_Directions:_ Line by line, output everything from the one that contains "none -> yellow round brick B11:C12 level 1" through the end of the material below, exactly as written and with no pictures.

_Material for this task:_
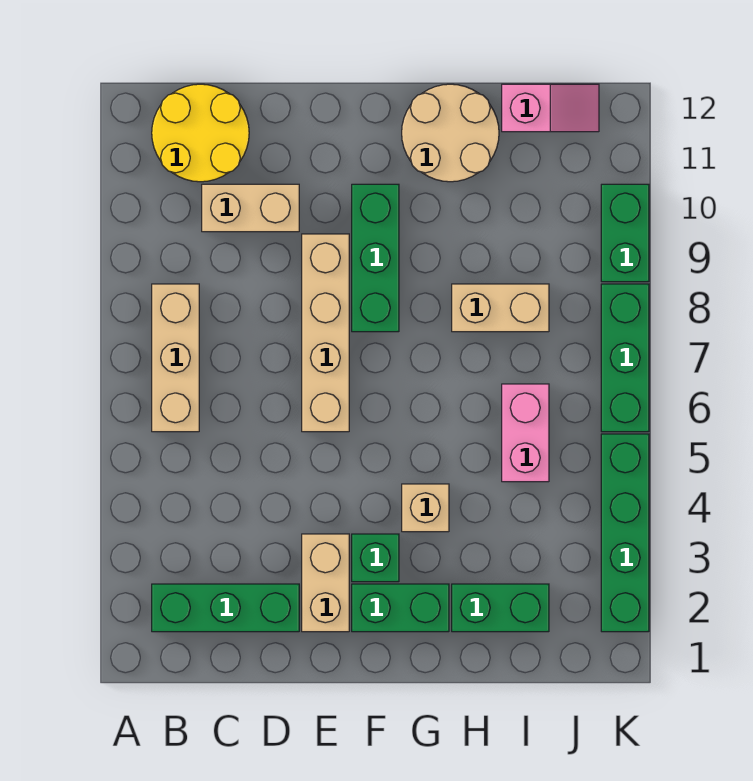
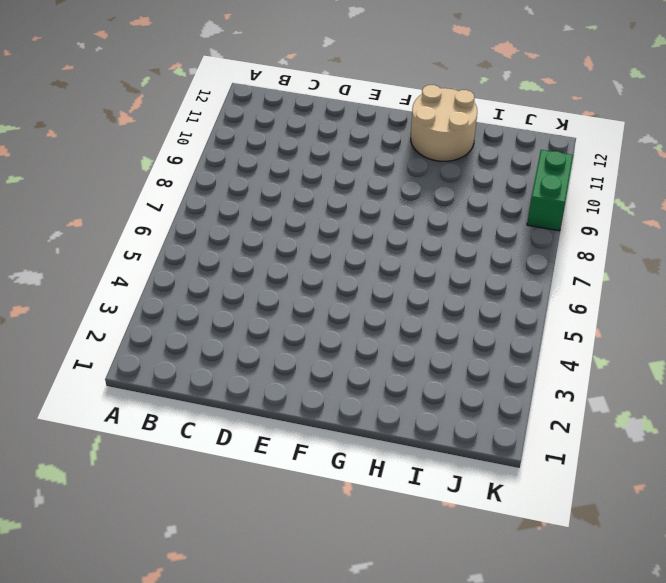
none -> green brick B2:D2 level 1
none -> tan brick B6:B8 level 1
none -> yellow round brick B11:C12 level 1

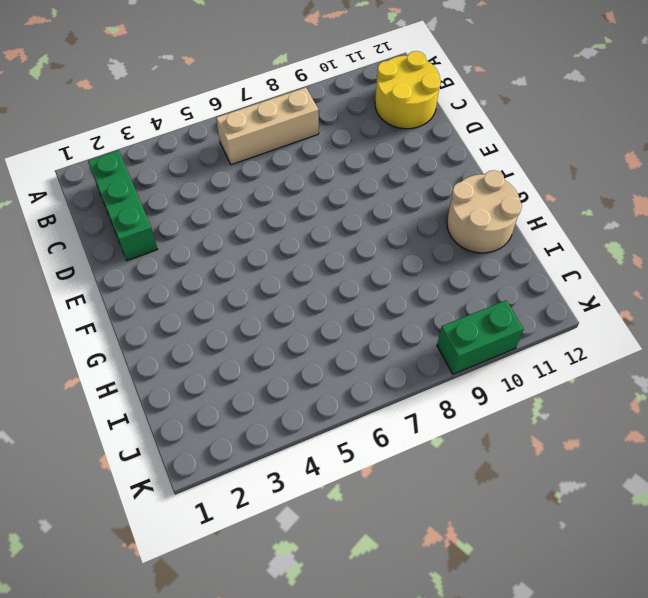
none -> tan brick C10:D10 level 1
none -> tan brick E2:E3 level 1
none -> tan brick E6:E9 level 1

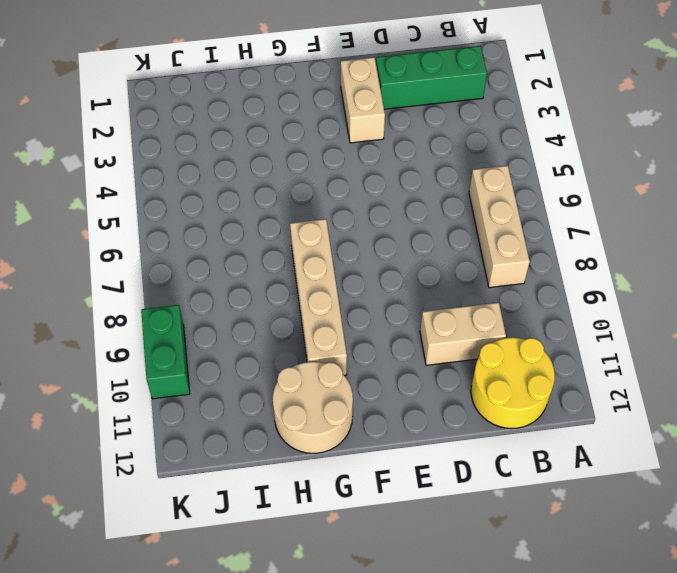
tan brick G7:G10 level 1 -> tan brick E6:E9 level 1
none -> green brick F2:G2 level 1
none -> green brick F3 level 1
none -> green brick F8:F10 level 1

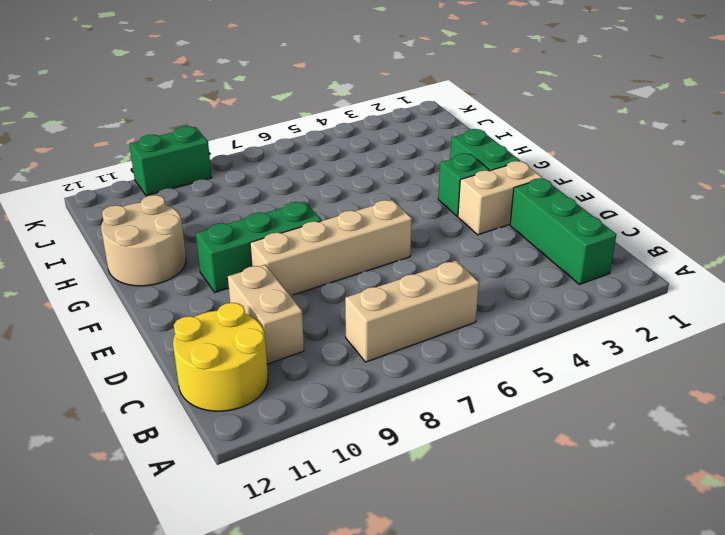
none -> tan brick G4 level 1
none -> green brick H2:I2 level 1
none -> tan brick H8:I8 level 1

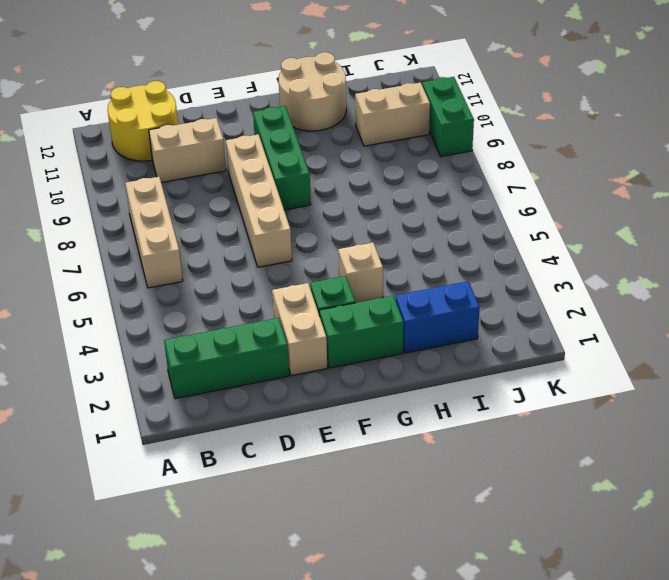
blue brick H2:I2 level 1 -> green brick H2:I2 level 1
tan brick I10:J10 level 1 -> tan brick H8:I8 level 1
none -> pink brick I5:I6 level 1
none -> pink slope I12:J12 level 1 top I
none -> green brick K2:K5 level 1

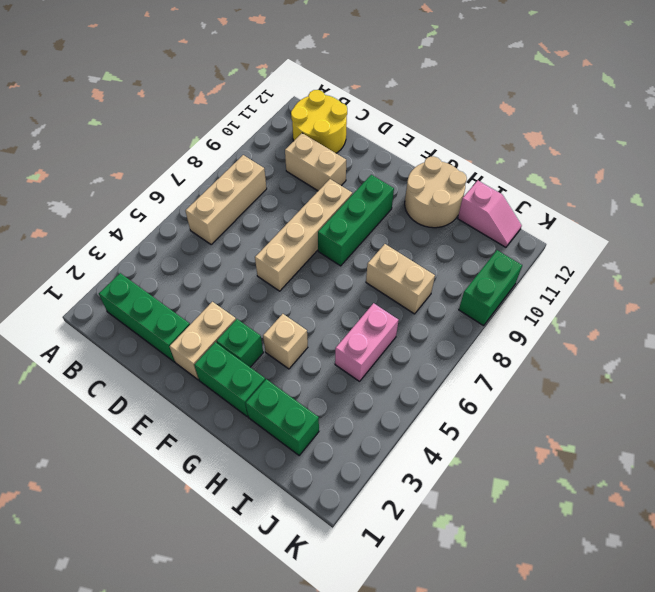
none -> green brick K2:K5 level 1
none -> green brick K6:K8 level 1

_Expected output:_
none -> yellow round brick B11:C12 level 1

none -> tan brick C10:D10 level 1
none -> tan brick E2:E3 level 1
none -> tan brick E6:E9 level 1

tan brick G7:G10 level 1 -> tan brick E6:E9 level 1
none -> green brick F2:G2 level 1
none -> green brick F3 level 1
none -> green brick F8:F10 level 1

none -> tan brick G4 level 1
none -> green brick H2:I2 level 1
none -> tan brick H8:I8 level 1

blue brick H2:I2 level 1 -> green brick H2:I2 level 1
tan brick I10:J10 level 1 -> tan brick H8:I8 level 1
none -> pink brick I5:I6 level 1
none -> pink slope I12:J12 level 1 top I
none -> green brick K2:K5 level 1

none -> green brick K2:K5 level 1
none -> green brick K6:K8 level 1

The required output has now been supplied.